▶ _Directions_: Line by line, restate the listing below without any change.
_ _ _ _ _ _ _
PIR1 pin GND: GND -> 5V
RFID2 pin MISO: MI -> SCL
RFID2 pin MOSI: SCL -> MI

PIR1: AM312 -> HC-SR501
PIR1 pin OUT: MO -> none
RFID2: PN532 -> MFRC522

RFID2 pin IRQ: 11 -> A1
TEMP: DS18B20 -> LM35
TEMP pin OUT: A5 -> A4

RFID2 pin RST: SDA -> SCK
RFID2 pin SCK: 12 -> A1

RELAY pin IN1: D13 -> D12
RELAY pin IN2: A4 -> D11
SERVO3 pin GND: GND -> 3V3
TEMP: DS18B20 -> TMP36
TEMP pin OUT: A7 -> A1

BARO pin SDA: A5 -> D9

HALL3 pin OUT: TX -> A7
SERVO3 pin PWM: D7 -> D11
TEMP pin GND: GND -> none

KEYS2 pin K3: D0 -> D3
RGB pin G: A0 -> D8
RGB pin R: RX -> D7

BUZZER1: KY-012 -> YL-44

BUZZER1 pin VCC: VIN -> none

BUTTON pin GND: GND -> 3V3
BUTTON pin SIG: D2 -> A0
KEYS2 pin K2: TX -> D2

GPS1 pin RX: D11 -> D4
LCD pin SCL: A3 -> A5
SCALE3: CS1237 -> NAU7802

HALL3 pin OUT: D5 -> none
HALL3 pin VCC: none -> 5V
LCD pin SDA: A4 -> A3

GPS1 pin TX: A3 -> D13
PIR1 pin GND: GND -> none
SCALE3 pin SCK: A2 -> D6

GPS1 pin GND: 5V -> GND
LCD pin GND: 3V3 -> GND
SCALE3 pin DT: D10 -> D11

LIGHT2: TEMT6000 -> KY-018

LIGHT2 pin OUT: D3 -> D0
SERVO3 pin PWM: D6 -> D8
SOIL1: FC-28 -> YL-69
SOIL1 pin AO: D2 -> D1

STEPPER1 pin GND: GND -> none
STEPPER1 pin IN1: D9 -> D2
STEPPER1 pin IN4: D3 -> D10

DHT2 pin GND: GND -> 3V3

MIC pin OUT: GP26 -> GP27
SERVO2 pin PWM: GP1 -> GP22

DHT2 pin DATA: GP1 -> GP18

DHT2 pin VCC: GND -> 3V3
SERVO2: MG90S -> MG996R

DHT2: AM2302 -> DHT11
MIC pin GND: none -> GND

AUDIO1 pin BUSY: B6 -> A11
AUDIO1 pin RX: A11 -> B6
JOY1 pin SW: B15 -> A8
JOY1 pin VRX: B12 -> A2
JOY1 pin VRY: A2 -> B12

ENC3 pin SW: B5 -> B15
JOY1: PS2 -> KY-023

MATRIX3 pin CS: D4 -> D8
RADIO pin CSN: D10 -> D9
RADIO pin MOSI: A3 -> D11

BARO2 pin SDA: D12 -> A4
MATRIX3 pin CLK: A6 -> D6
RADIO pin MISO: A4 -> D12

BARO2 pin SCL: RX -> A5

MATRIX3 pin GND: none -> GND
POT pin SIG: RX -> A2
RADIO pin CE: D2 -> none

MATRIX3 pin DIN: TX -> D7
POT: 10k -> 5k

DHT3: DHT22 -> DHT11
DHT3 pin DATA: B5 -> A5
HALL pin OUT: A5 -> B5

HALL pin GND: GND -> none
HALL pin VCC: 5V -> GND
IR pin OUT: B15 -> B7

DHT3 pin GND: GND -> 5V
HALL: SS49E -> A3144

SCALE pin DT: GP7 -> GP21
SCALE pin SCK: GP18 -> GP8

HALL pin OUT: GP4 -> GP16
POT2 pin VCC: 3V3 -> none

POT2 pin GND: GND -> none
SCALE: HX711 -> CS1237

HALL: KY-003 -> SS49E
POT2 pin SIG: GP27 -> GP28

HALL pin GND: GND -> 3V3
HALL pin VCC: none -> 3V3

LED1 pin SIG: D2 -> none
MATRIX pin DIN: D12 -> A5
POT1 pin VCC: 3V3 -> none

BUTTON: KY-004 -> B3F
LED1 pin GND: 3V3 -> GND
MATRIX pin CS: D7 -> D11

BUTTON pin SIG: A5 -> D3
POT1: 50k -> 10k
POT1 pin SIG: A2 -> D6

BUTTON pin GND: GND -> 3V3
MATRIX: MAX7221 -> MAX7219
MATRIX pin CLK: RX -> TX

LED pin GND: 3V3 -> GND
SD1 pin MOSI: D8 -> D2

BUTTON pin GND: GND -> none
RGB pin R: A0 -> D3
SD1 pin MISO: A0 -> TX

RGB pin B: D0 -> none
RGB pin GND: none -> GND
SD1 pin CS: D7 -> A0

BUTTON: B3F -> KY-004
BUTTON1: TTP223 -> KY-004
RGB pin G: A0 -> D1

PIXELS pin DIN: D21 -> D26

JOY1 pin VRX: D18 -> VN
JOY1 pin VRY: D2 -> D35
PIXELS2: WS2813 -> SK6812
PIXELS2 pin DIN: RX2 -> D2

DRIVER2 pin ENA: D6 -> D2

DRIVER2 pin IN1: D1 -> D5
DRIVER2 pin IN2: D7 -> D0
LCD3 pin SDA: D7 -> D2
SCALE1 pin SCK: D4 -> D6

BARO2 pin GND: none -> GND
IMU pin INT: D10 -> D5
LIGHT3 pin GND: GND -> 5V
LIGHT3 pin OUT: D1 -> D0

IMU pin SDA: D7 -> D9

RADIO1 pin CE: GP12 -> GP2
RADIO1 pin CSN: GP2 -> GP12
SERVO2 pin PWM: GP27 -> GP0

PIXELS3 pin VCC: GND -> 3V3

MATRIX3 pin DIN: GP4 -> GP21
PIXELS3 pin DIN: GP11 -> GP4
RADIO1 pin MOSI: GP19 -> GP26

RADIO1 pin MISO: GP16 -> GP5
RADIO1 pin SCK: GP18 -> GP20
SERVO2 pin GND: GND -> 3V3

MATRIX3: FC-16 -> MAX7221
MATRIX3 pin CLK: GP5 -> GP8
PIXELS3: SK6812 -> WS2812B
_ _ _ _ _ _ _
▶ _Expected answer_:
PIR1 pin GND: GND -> 5V
RFID2 pin MISO: MI -> SCL
RFID2 pin MOSI: SCL -> MI

PIR1: AM312 -> HC-SR501
PIR1 pin OUT: MO -> none
RFID2: PN532 -> MFRC522

RFID2 pin IRQ: 11 -> A1
TEMP: DS18B20 -> LM35
TEMP pin OUT: A5 -> A4

RFID2 pin RST: SDA -> SCK
RFID2 pin SCK: 12 -> A1

RELAY pin IN1: D13 -> D12
RELAY pin IN2: A4 -> D11
SERVO3 pin GND: GND -> 3V3
TEMP: DS18B20 -> TMP36
TEMP pin OUT: A7 -> A1

BARO pin SDA: A5 -> D9

HALL3 pin OUT: TX -> A7
SERVO3 pin PWM: D7 -> D11
TEMP pin GND: GND -> none

KEYS2 pin K3: D0 -> D3
RGB pin G: A0 -> D8
RGB pin R: RX -> D7

BUZZER1: KY-012 -> YL-44

BUZZER1 pin VCC: VIN -> none

BUTTON pin GND: GND -> 3V3
BUTTON pin SIG: D2 -> A0
KEYS2 pin K2: TX -> D2

GPS1 pin RX: D11 -> D4
LCD pin SCL: A3 -> A5
SCALE3: CS1237 -> NAU7802

HALL3 pin OUT: D5 -> none
HALL3 pin VCC: none -> 5V
LCD pin SDA: A4 -> A3

GPS1 pin TX: A3 -> D13
PIR1 pin GND: GND -> none
SCALE3 pin SCK: A2 -> D6

GPS1 pin GND: 5V -> GND
LCD pin GND: 3V3 -> GND
SCALE3 pin DT: D10 -> D11

LIGHT2: TEMT6000 -> KY-018

LIGHT2 pin OUT: D3 -> D0
SERVO3 pin PWM: D6 -> D8
SOIL1: FC-28 -> YL-69
SOIL1 pin AO: D2 -> D1

STEPPER1 pin GND: GND -> none
STEPPER1 pin IN1: D9 -> D2
STEPPER1 pin IN4: D3 -> D10

DHT2 pin GND: GND -> 3V3

MIC pin OUT: GP26 -> GP27
SERVO2 pin PWM: GP1 -> GP22

DHT2 pin DATA: GP1 -> GP18

DHT2 pin VCC: GND -> 3V3
SERVO2: MG90S -> MG996R

DHT2: AM2302 -> DHT11
MIC pin GND: none -> GND

AUDIO1 pin BUSY: B6 -> A11
AUDIO1 pin RX: A11 -> B6
JOY1 pin SW: B15 -> A8
JOY1 pin VRX: B12 -> A2
JOY1 pin VRY: A2 -> B12

ENC3 pin SW: B5 -> B15
JOY1: PS2 -> KY-023

MATRIX3 pin CS: D4 -> D8
RADIO pin CSN: D10 -> D9
RADIO pin MOSI: A3 -> D11

BARO2 pin SDA: D12 -> A4
MATRIX3 pin CLK: A6 -> D6
RADIO pin MISO: A4 -> D12

BARO2 pin SCL: RX -> A5

MATRIX3 pin GND: none -> GND
POT pin SIG: RX -> A2
RADIO pin CE: D2 -> none

MATRIX3 pin DIN: TX -> D7
POT: 10k -> 5k

DHT3: DHT22 -> DHT11
DHT3 pin DATA: B5 -> A5
HALL pin OUT: A5 -> B5

HALL pin GND: GND -> none
HALL pin VCC: 5V -> GND
IR pin OUT: B15 -> B7

DHT3 pin GND: GND -> 5V
HALL: SS49E -> A3144

SCALE pin DT: GP7 -> GP21
SCALE pin SCK: GP18 -> GP8

HALL pin OUT: GP4 -> GP16
POT2 pin VCC: 3V3 -> none

POT2 pin GND: GND -> none
SCALE: HX711 -> CS1237

HALL: KY-003 -> SS49E
POT2 pin SIG: GP27 -> GP28

HALL pin GND: GND -> 3V3
HALL pin VCC: none -> 3V3

LED1 pin SIG: D2 -> none
MATRIX pin DIN: D12 -> A5
POT1 pin VCC: 3V3 -> none

BUTTON: KY-004 -> B3F
LED1 pin GND: 3V3 -> GND
MATRIX pin CS: D7 -> D11

BUTTON pin SIG: A5 -> D3
POT1: 50k -> 10k
POT1 pin SIG: A2 -> D6

BUTTON pin GND: GND -> 3V3
MATRIX: MAX7221 -> MAX7219
MATRIX pin CLK: RX -> TX

LED pin GND: 3V3 -> GND
SD1 pin MOSI: D8 -> D2

BUTTON pin GND: GND -> none
RGB pin R: A0 -> D3
SD1 pin MISO: A0 -> TX

RGB pin B: D0 -> none
RGB pin GND: none -> GND
SD1 pin CS: D7 -> A0

BUTTON: B3F -> KY-004
BUTTON1: TTP223 -> KY-004
RGB pin G: A0 -> D1

PIXELS pin DIN: D21 -> D26

JOY1 pin VRX: D18 -> VN
JOY1 pin VRY: D2 -> D35
PIXELS2: WS2813 -> SK6812
PIXELS2 pin DIN: RX2 -> D2

DRIVER2 pin ENA: D6 -> D2

DRIVER2 pin IN1: D1 -> D5
DRIVER2 pin IN2: D7 -> D0
LCD3 pin SDA: D7 -> D2
SCALE1 pin SCK: D4 -> D6

BARO2 pin GND: none -> GND
IMU pin INT: D10 -> D5
LIGHT3 pin GND: GND -> 5V
LIGHT3 pin OUT: D1 -> D0

IMU pin SDA: D7 -> D9

RADIO1 pin CE: GP12 -> GP2
RADIO1 pin CSN: GP2 -> GP12
SERVO2 pin PWM: GP27 -> GP0

PIXELS3 pin VCC: GND -> 3V3

MATRIX3 pin DIN: GP4 -> GP21
PIXELS3 pin DIN: GP11 -> GP4
RADIO1 pin MOSI: GP19 -> GP26

RADIO1 pin MISO: GP16 -> GP5
RADIO1 pin SCK: GP18 -> GP20
SERVO2 pin GND: GND -> 3V3

MATRIX3: FC-16 -> MAX7221
MATRIX3 pin CLK: GP5 -> GP8
PIXELS3: SK6812 -> WS2812B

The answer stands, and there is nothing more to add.